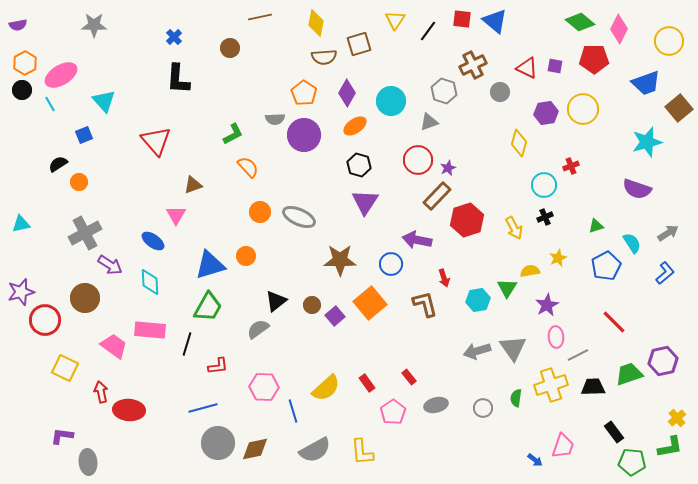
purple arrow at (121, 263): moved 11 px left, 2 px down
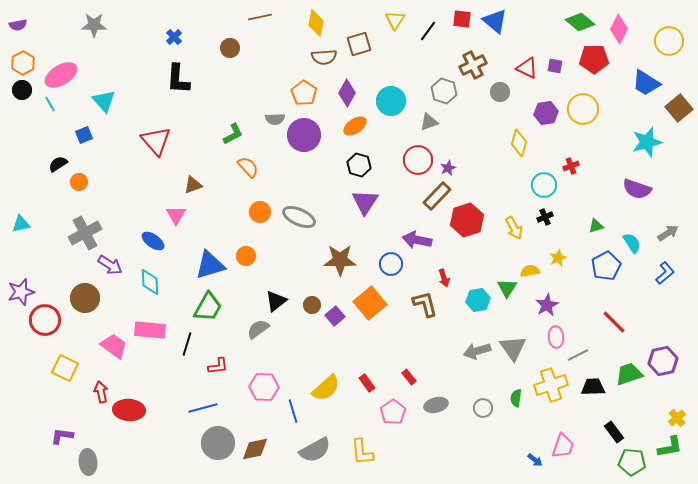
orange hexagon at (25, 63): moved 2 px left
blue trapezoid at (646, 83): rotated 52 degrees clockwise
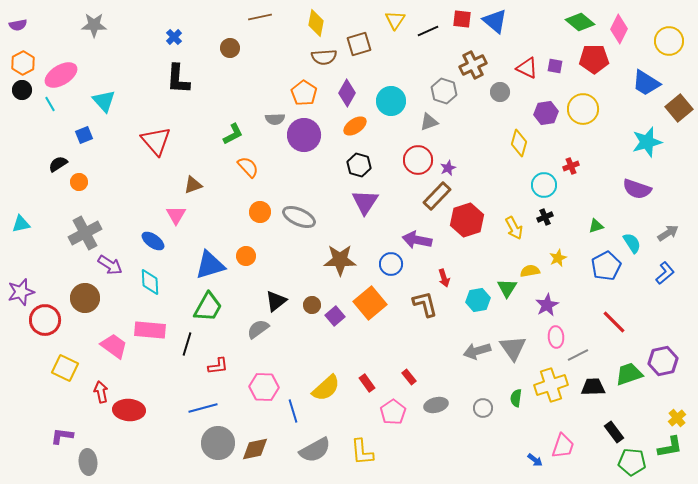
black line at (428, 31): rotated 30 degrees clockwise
==
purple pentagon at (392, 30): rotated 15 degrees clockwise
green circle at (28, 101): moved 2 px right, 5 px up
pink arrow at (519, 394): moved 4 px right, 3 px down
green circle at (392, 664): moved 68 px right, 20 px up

Your objective
Copy out the rows word for word, starting with the line that contains "purple pentagon at" and going on through the line that contains "green circle at (392, 664): moved".

Exercise result
purple pentagon at (392, 30): rotated 15 degrees clockwise
green circle at (28, 101): moved 2 px right, 5 px up
pink arrow at (519, 394): moved 4 px right, 3 px down
green circle at (392, 664): moved 68 px right, 20 px up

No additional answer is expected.